» **Problem details**
Without any images, output the records below verbatim.
-------------------------
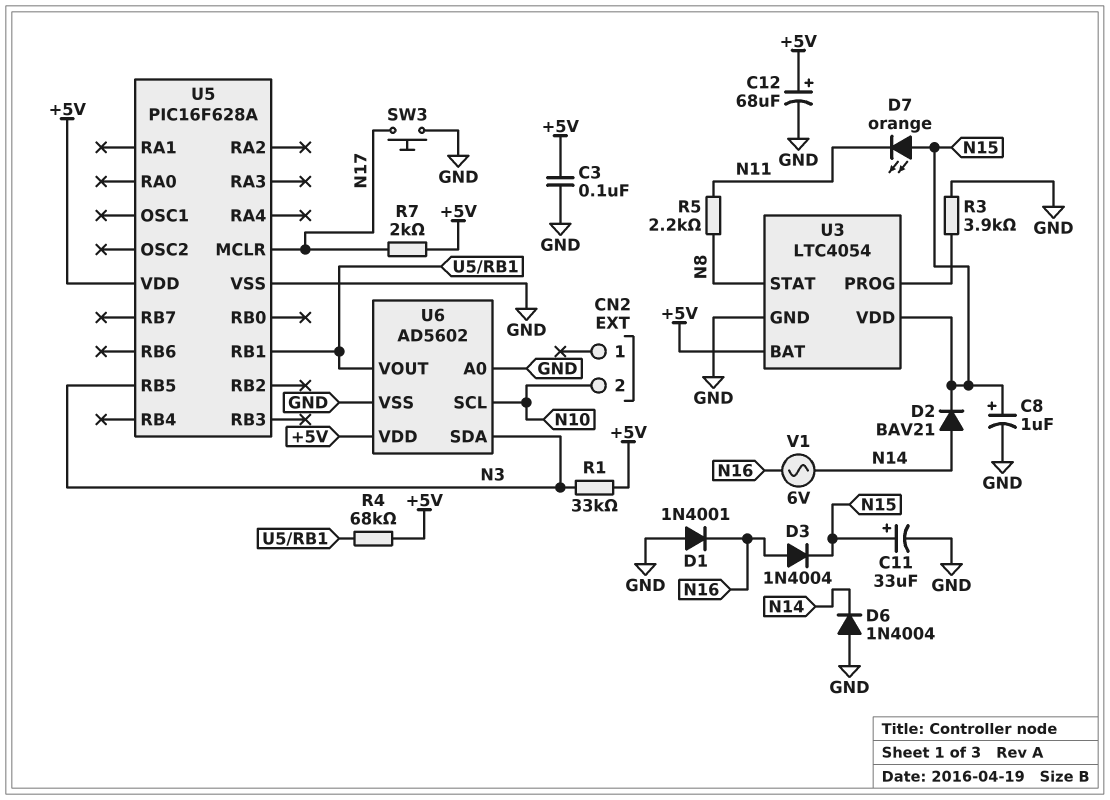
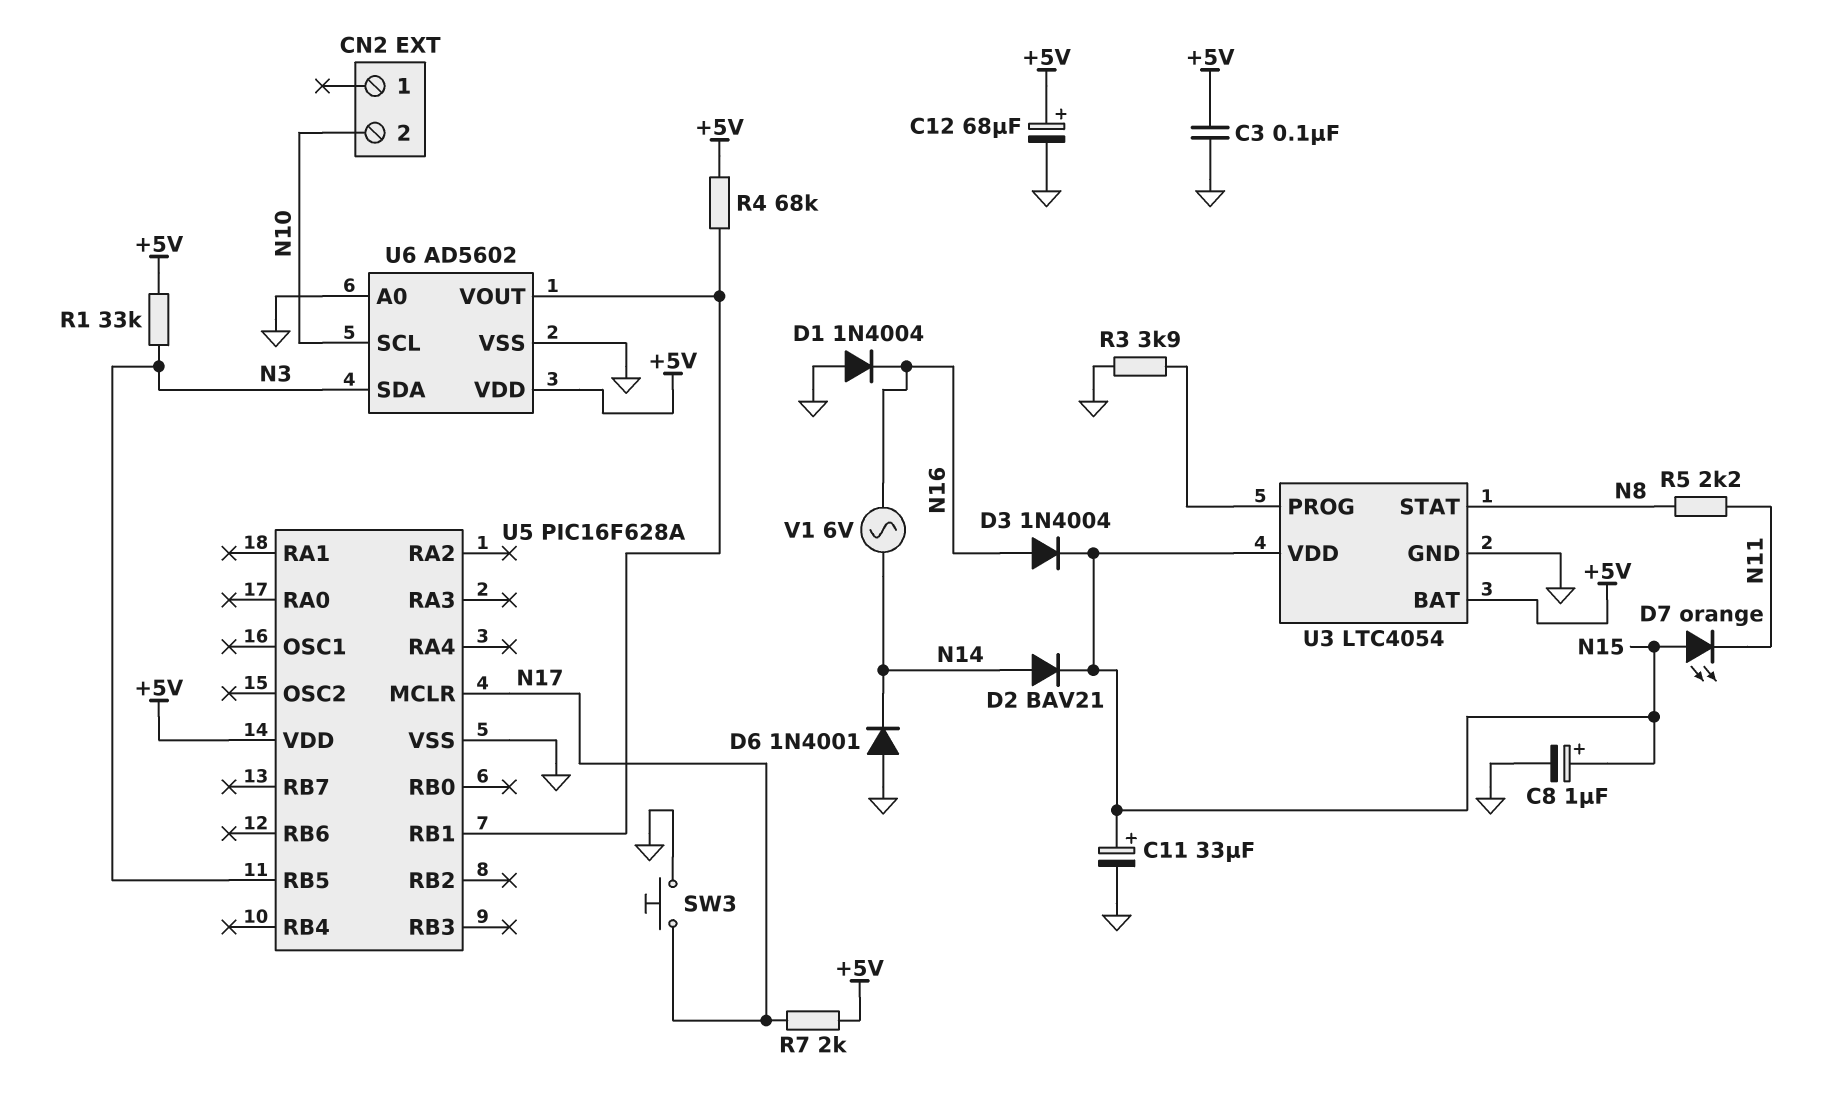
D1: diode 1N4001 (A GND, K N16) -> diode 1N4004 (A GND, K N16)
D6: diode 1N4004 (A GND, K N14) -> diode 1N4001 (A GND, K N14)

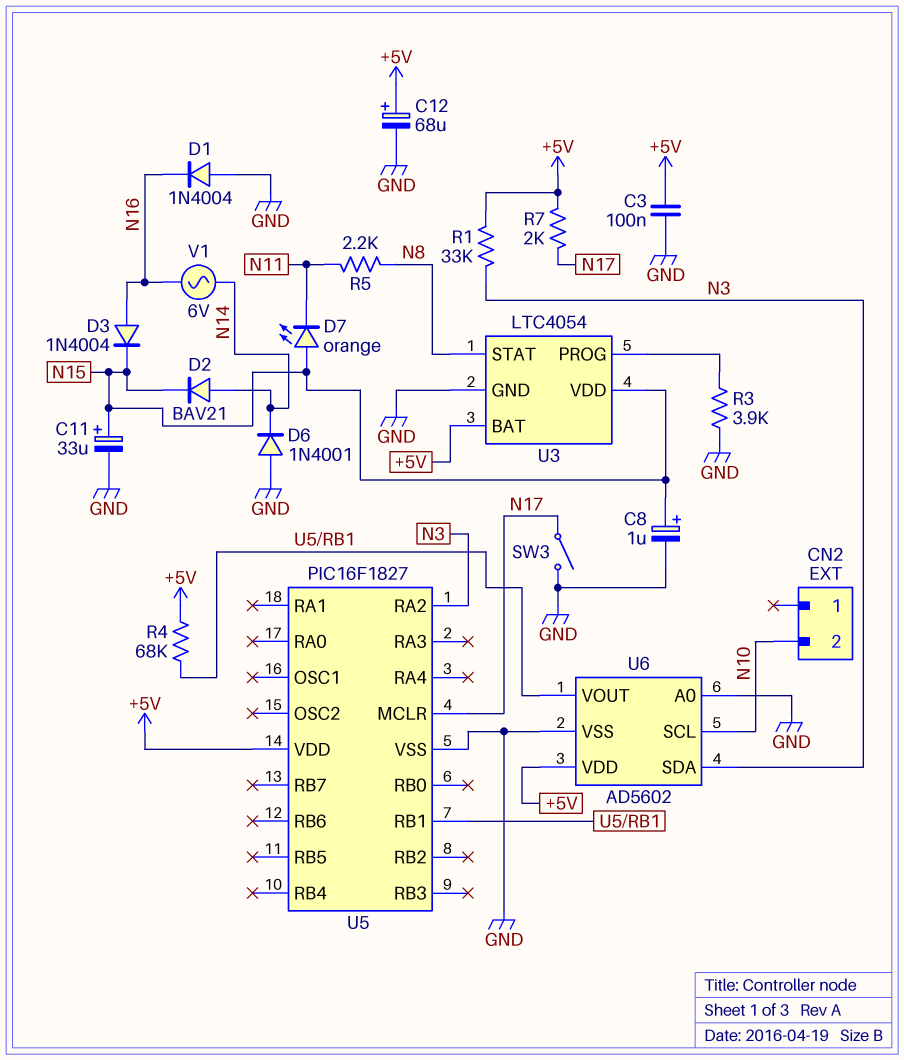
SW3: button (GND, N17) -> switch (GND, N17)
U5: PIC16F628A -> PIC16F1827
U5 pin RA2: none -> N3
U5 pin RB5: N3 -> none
-------------------------
» **Exercise solution**
D1: diode 1N4001 (A GND, K N16) -> diode 1N4004 (A GND, K N16)
D6: diode 1N4004 (A GND, K N14) -> diode 1N4001 (A GND, K N14)

SW3: button (GND, N17) -> switch (GND, N17)
U5: PIC16F628A -> PIC16F1827
U5 pin RA2: none -> N3
U5 pin RB5: N3 -> none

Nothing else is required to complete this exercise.